Exercise aim
Pictures aside, quote the whole listing exactly.

__________________________________________________

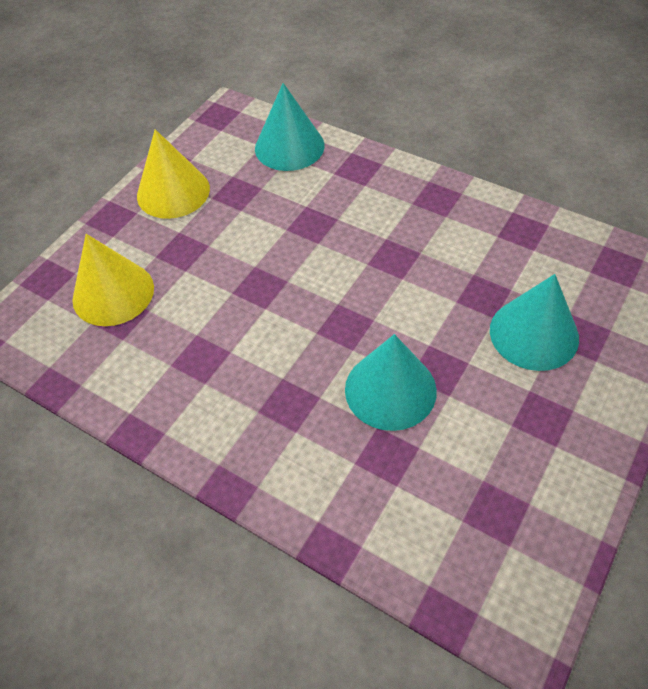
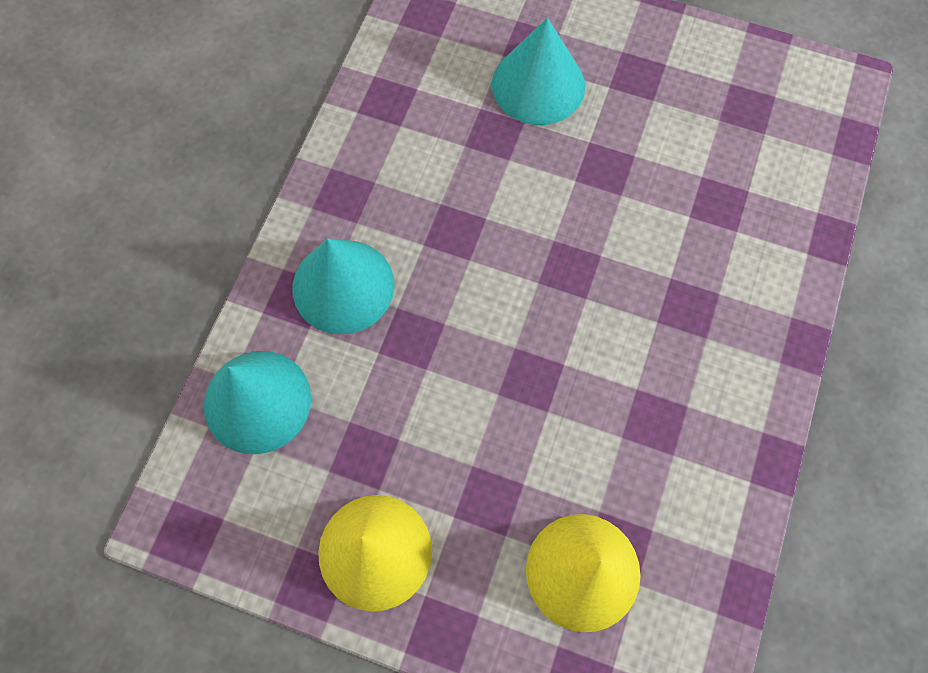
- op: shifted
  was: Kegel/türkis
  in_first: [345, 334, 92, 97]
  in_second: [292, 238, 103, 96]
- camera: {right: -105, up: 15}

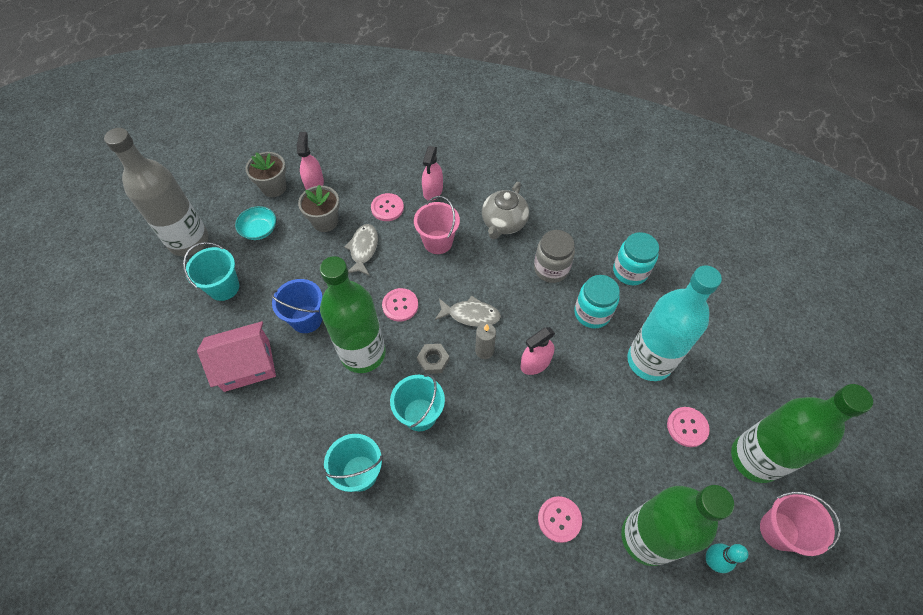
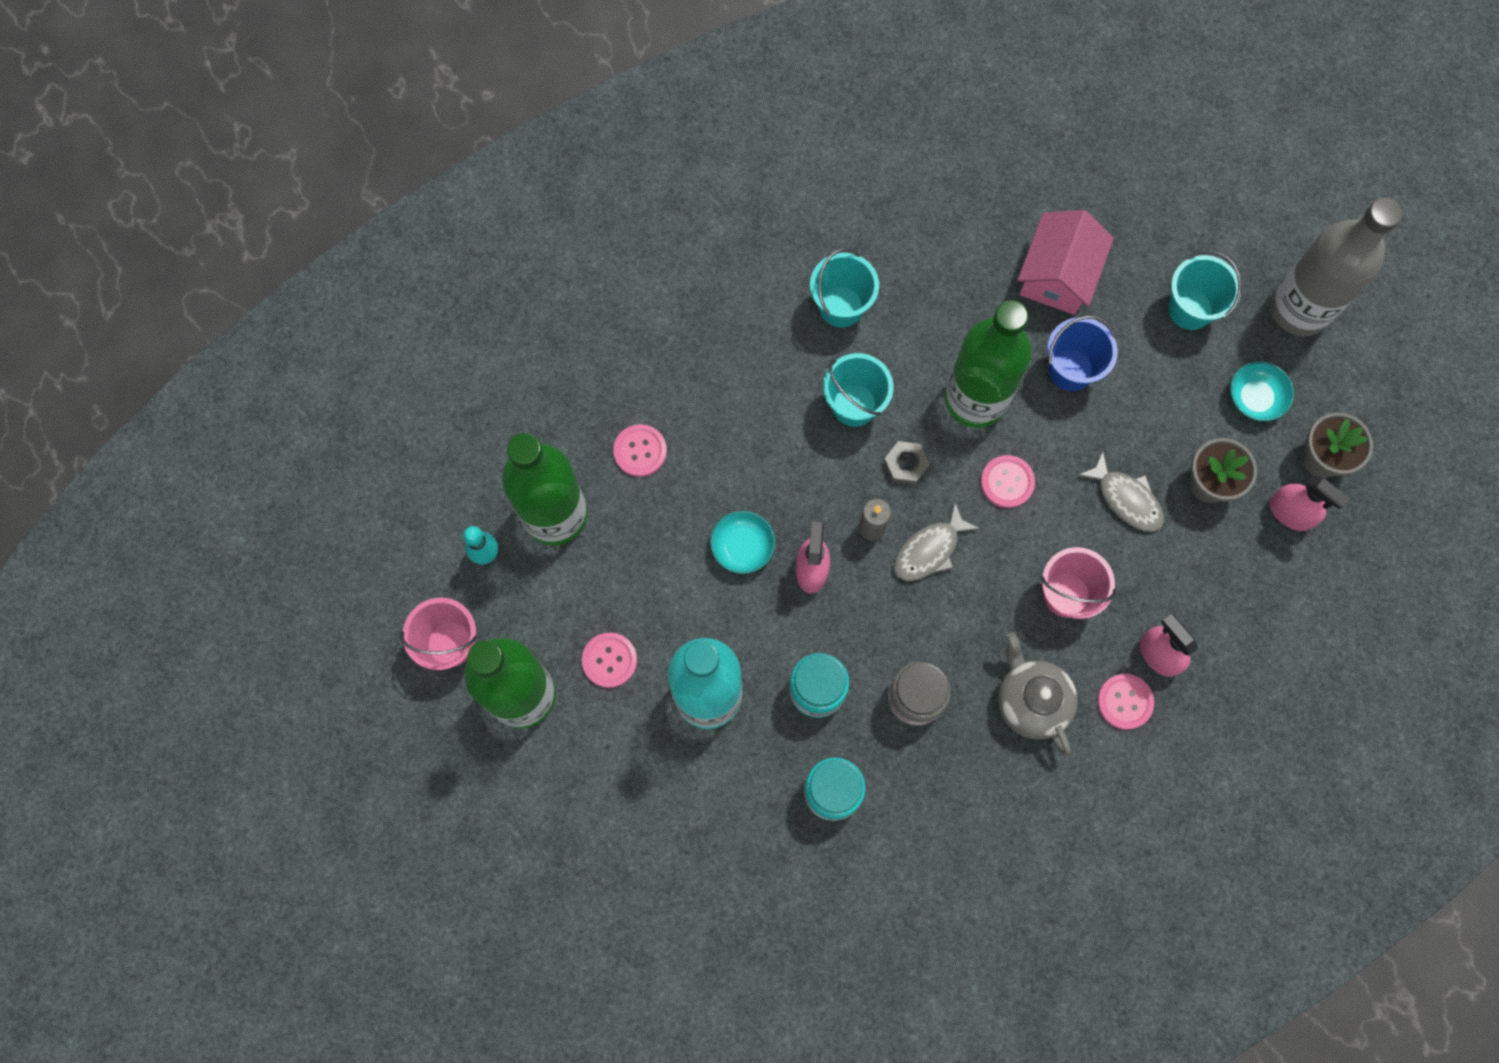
- op: new
  now: Schüssel/türkis
  in_second: [710, 511, 65, 63]
- op: shifted
  was: Knopf/rosa
  in_first: [371, 193, 33, 28]
  in_second: [1097, 674, 57, 56]
- camera: {right: 130, up: 15}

__________________________________________________

Response area
- op: shifted
  was: Kegel/türkis
  in_first: [345, 334, 92, 97]
  in_second: [292, 238, 103, 96]
- camera: {right: -105, up: 15}

- op: new
  now: Schüssel/türkis
  in_second: [710, 511, 65, 63]
- op: shifted
  was: Knopf/rosa
  in_first: [371, 193, 33, 28]
  in_second: [1097, 674, 57, 56]
- camera: {right: 130, up: 15}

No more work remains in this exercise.